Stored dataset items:
=== Begin Enclosure ===

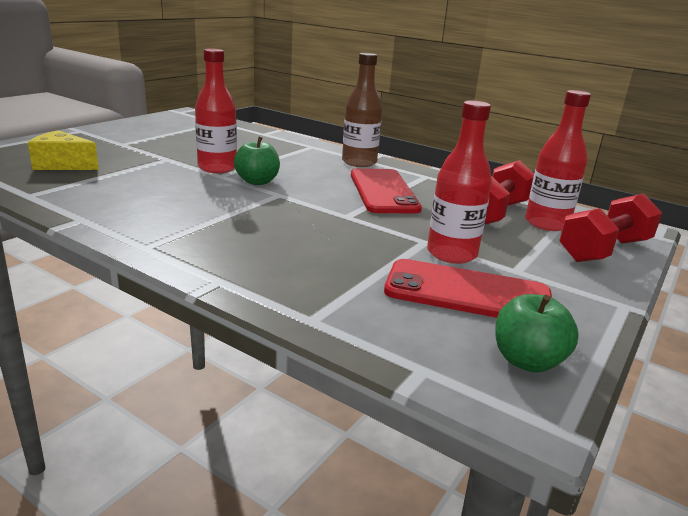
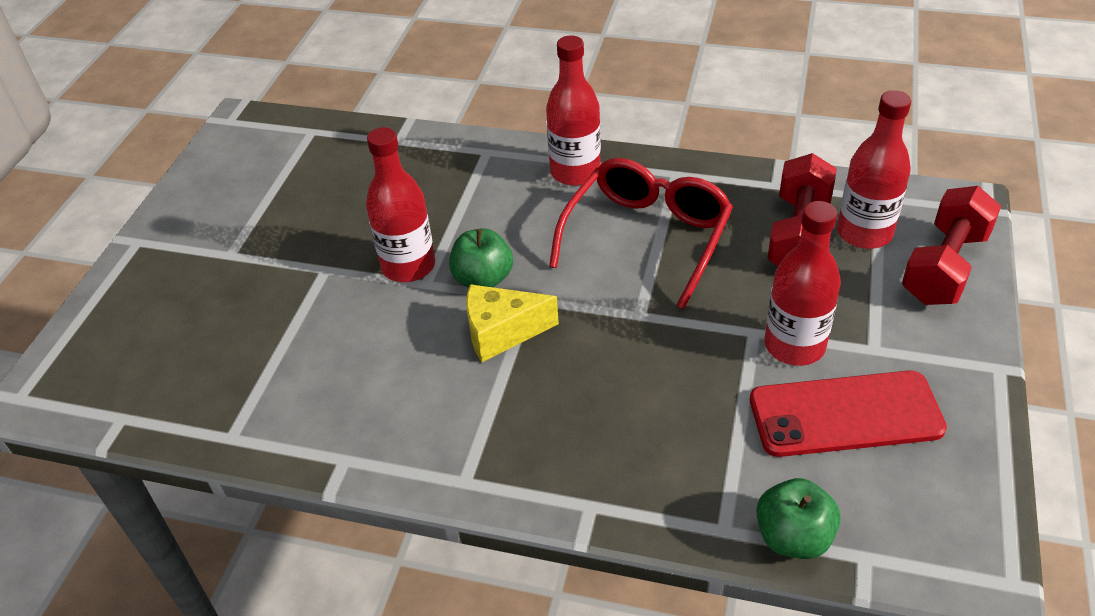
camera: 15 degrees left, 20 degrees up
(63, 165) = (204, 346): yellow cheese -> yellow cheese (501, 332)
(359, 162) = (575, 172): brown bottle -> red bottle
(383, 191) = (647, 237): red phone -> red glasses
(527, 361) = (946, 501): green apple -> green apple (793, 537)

=== End Enclosure ===
=== Begin Enclosure ===

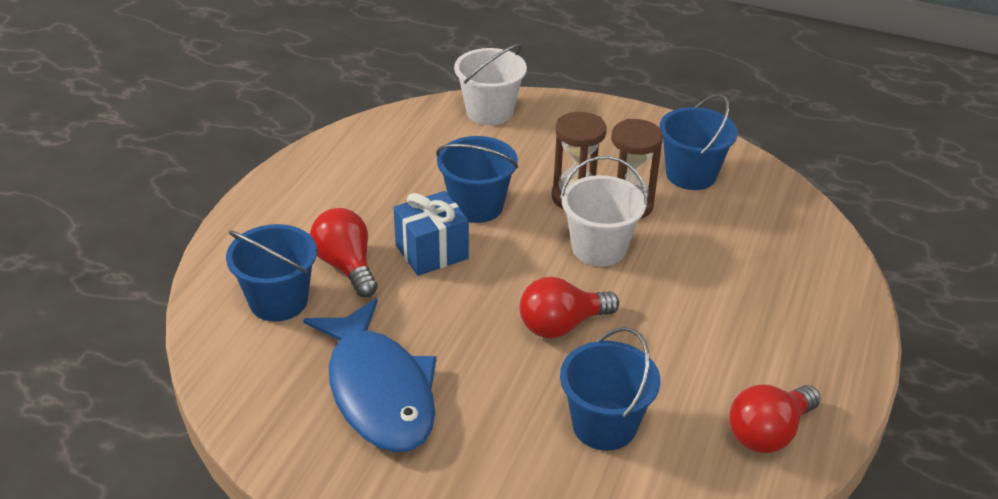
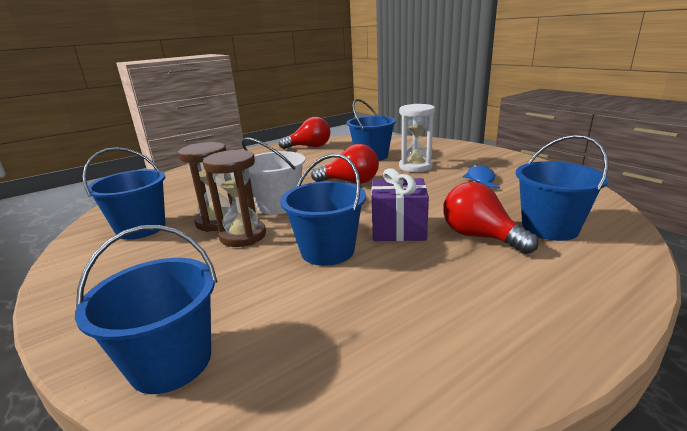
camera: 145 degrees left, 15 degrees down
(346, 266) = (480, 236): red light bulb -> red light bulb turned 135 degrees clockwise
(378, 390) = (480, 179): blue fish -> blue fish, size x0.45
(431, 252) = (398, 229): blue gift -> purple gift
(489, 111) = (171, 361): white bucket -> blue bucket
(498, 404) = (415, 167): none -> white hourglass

=== End Enclosure ===

Above are the entries. Copy exactly the part that opens with the line containing "(359, 162) = (575, 172): brown" and closes with the line containing "(527, 361) = (946, 501): green", and no more.

ANSWER.
(359, 162) = (575, 172): brown bottle -> red bottle
(383, 191) = (647, 237): red phone -> red glasses
(527, 361) = (946, 501): green apple -> green apple (793, 537)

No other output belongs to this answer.